## Task objective:
Look through the records below and copy each line that includes the word "bookcase".

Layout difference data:
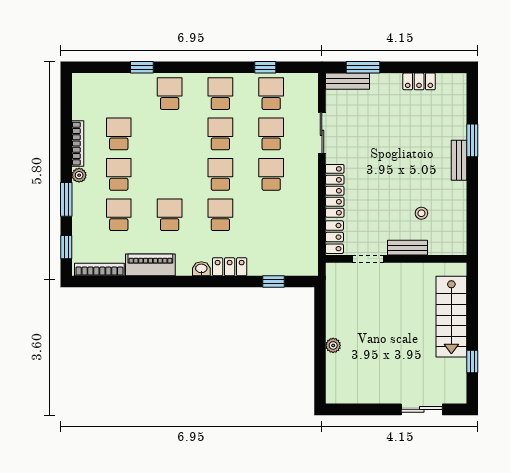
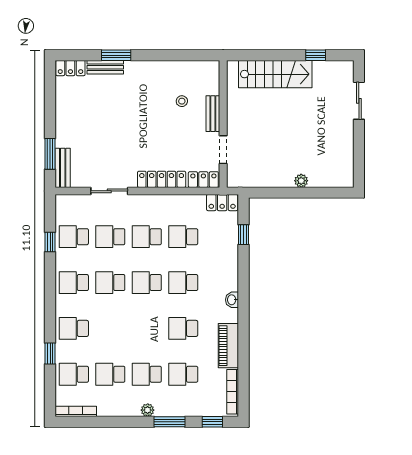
locker: (419, 81) -> (70, 68), moved, turned 90
school desk: (119, 94) -> (74, 374), added
bookcase: (78, 144) -> (76, 411), moved
bench: (459, 160) -> (105, 67), moved
school desk: (271, 215) -> (183, 237), added
locker: (230, 267) -> (222, 203), moved, turned -90

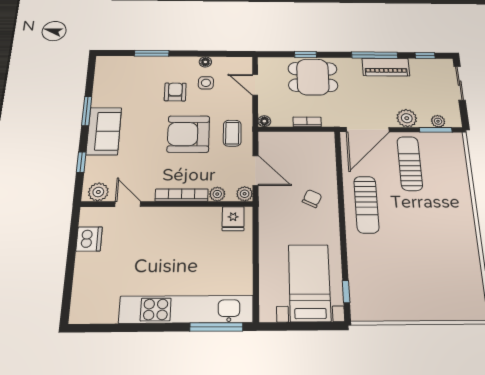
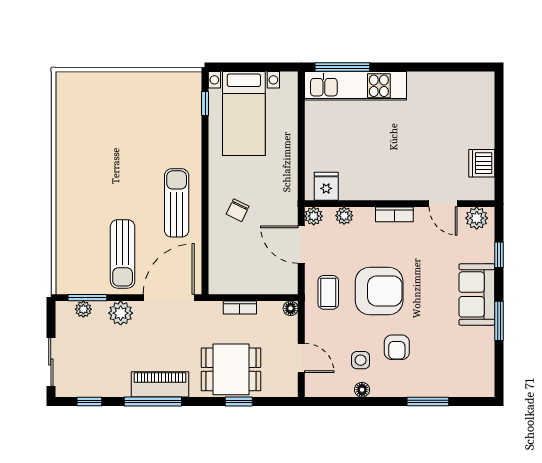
piano: (386, 67) -> (160, 384), moved
bookcase: (182, 195) -> (394, 214), width x0.64
kitchen unit: (186, 309) -> (355, 86), width x0.73

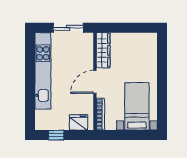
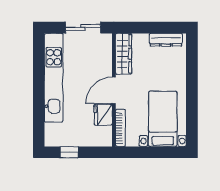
dresser: (140, 38) -> (166, 40), added
fridge: (79, 122) -> (103, 115), moved, turned -90

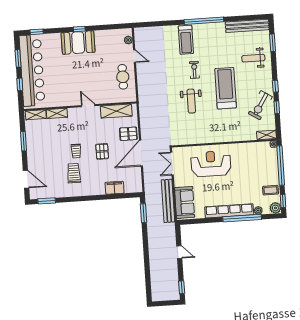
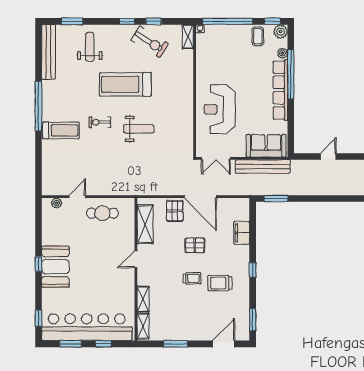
weight bench: (253, 58) -> (90, 47), turned 180
window: (86, 198) -> (253, 270), added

## Solution for this task:
bookcase: (78, 144) -> (76, 411), moved
bookcase: (182, 195) -> (394, 214), width x0.64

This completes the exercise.